=== Begin Enclosure ===
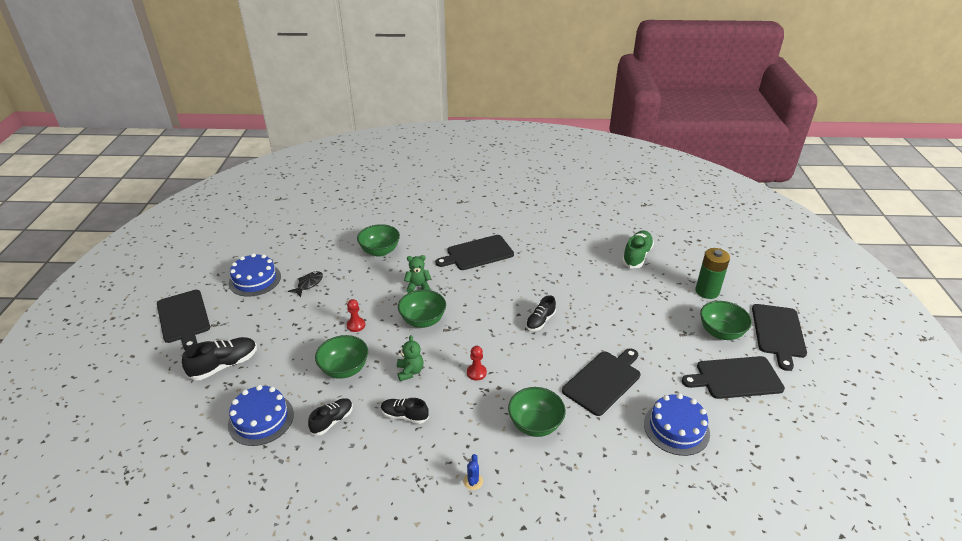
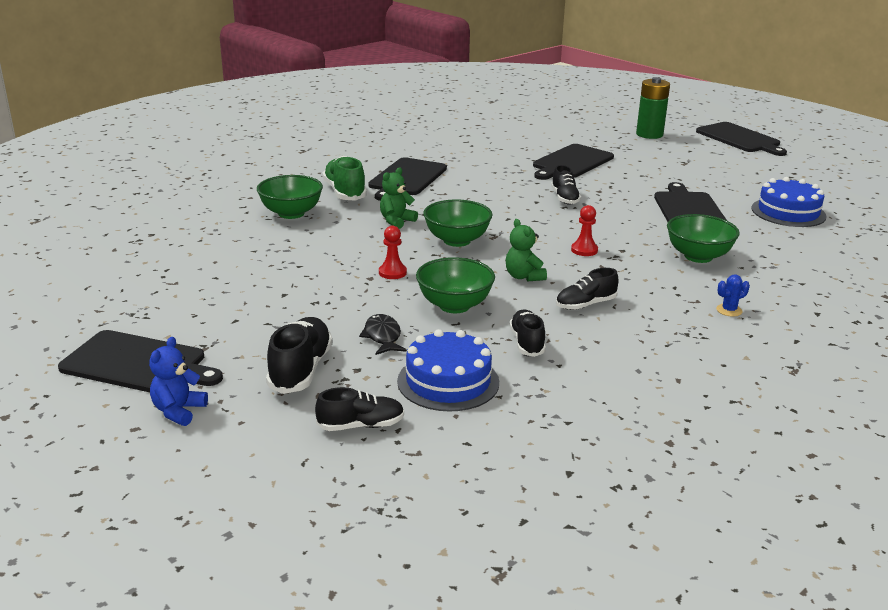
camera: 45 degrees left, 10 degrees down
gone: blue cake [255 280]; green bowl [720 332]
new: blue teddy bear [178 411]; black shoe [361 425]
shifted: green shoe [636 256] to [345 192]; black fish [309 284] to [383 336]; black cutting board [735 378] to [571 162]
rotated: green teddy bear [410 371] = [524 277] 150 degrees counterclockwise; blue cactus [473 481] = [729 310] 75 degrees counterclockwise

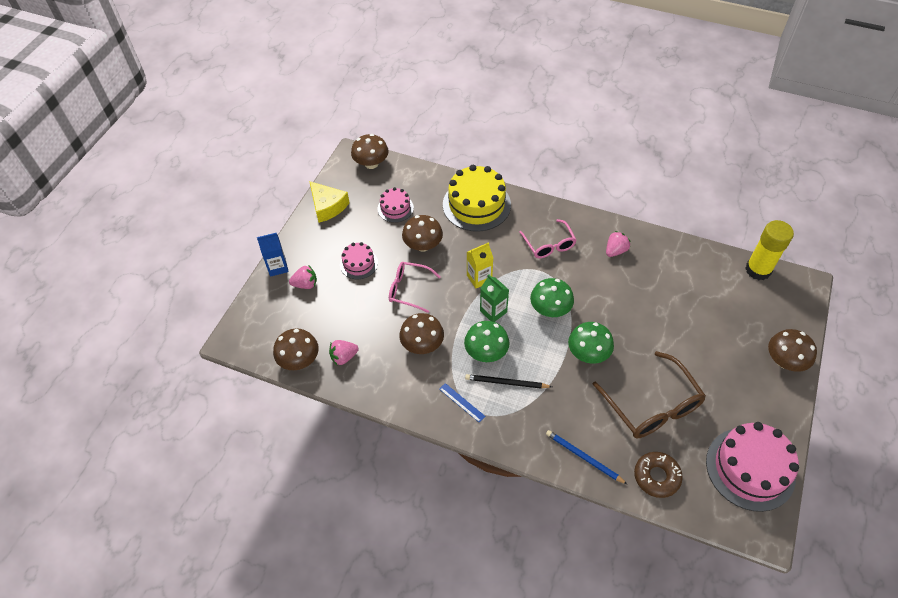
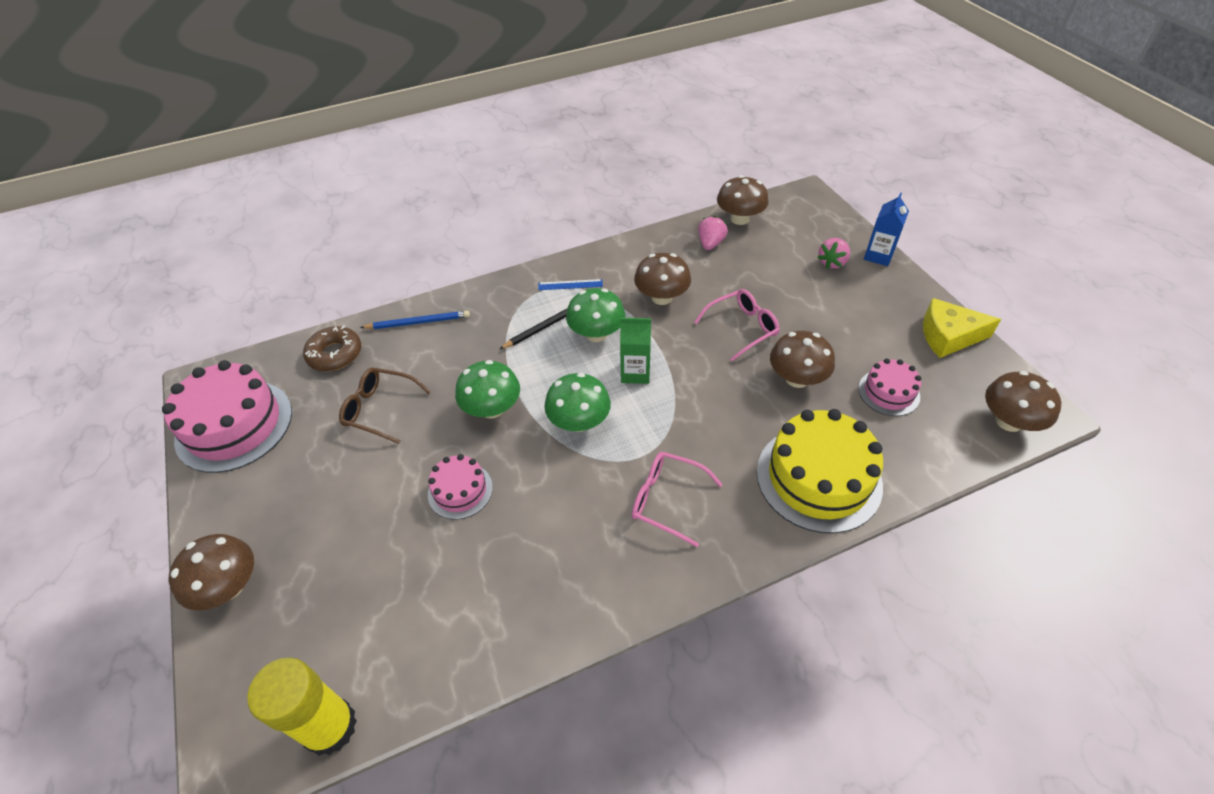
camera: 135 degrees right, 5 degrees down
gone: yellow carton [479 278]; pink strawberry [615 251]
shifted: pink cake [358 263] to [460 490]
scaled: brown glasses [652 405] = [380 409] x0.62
=== End Enclosure ===
◆ WORK INSTRUCTIONS
Exact copies of the entries above are needed, without their pictures.

◆ TASK RESULT
camera: 45 degrees left, 10 degrees down
gone: blue cake [255 280]; green bowl [720 332]
new: blue teddy bear [178 411]; black shoe [361 425]
shifted: green shoe [636 256] to [345 192]; black fish [309 284] to [383 336]; black cutting board [735 378] to [571 162]
rotated: green teddy bear [410 371] = [524 277] 150 degrees counterclockwise; blue cactus [473 481] = [729 310] 75 degrees counterclockwise

camera: 135 degrees right, 5 degrees down
gone: yellow carton [479 278]; pink strawberry [615 251]
shifted: pink cake [358 263] to [460 490]
scaled: brown glasses [652 405] = [380 409] x0.62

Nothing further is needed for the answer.